**Your assignment**
Reproduce the lines below from the one that contains "none -> green 1x3 brick [434,151,534,275]" through the end, inclusive, and add nothing.

** Opening Provided data block **

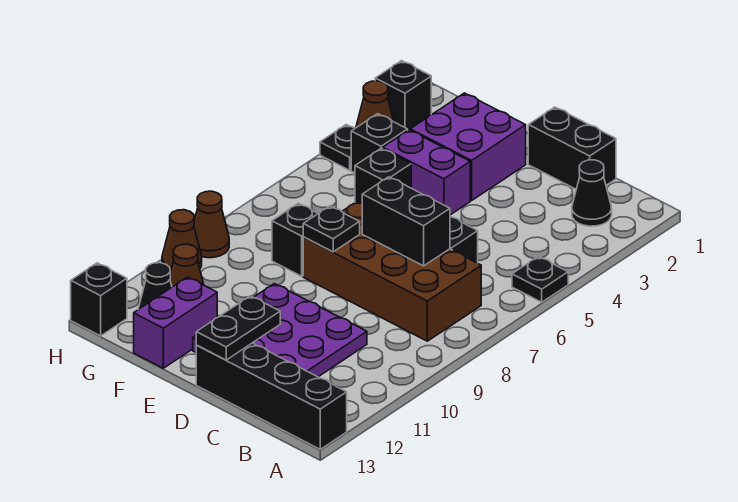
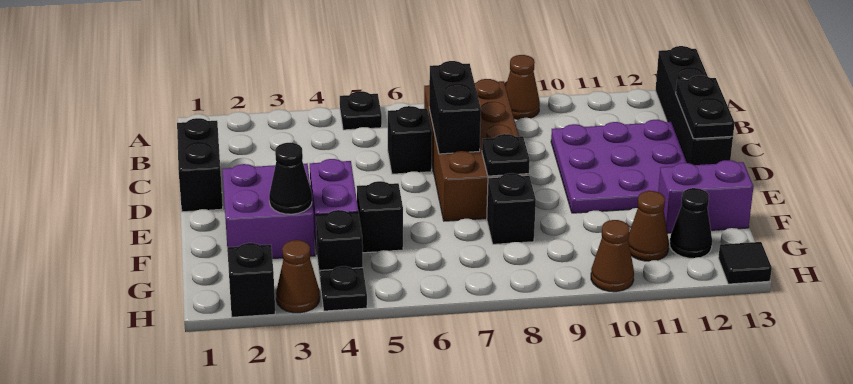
black 1x1 cone [572,160,612,226] -> black 1x1 cone moved to [269,143,312,214]
black 1x2 plate [196,296,280,360] -> black 1x2 plate turned to [676,75,735,139]
brown 1x1 cone [194,191,229,258] -> brown 1x1 cone moved to [506,55,540,119]
black 1x1 brick [71,263,127,336] -> black 1x1 tile [718,242,772,284]

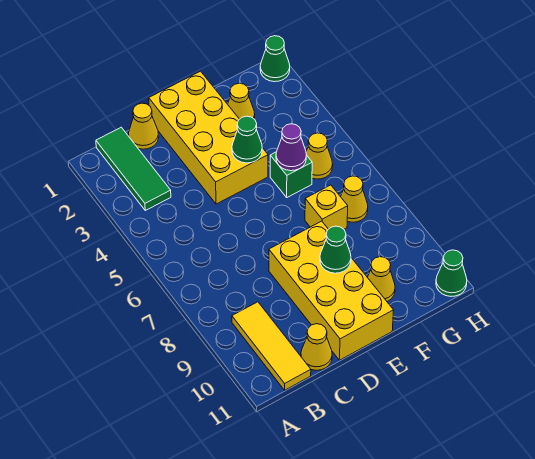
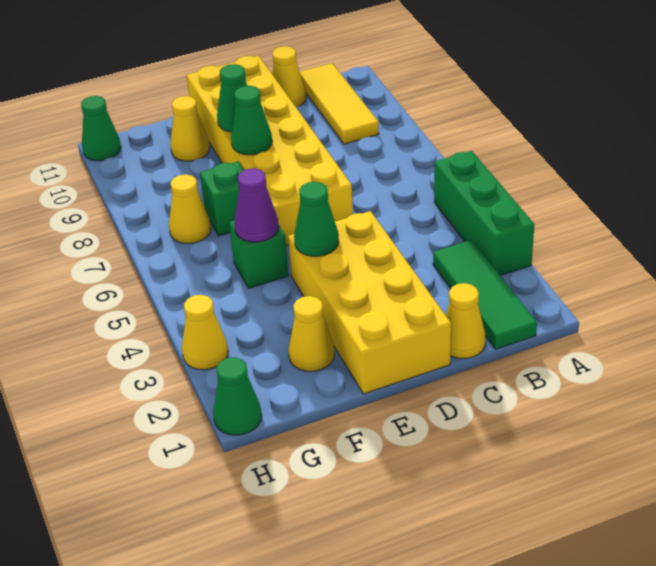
none -> green 1x3 brick [434,151,534,275]
yellow 2x4 brick [269,221,394,360] -> yellow 2x6 brick [187,56,353,245]
none -> green 1x1 cone [231,86,272,155]
yellow 1x1 brick [305,185,348,229] -> green 1x1 brick [200,161,244,236]
yellow 1x1 cone [306,133,333,179] -> yellow 1x1 cone moved to [182,295,228,370]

** Closing Provided data block **

**Answer area**
none -> green 1x3 brick [434,151,534,275]
yellow 2x4 brick [269,221,394,360] -> yellow 2x6 brick [187,56,353,245]
none -> green 1x1 cone [231,86,272,155]
yellow 1x1 brick [305,185,348,229] -> green 1x1 brick [200,161,244,236]
yellow 1x1 cone [306,133,333,179] -> yellow 1x1 cone moved to [182,295,228,370]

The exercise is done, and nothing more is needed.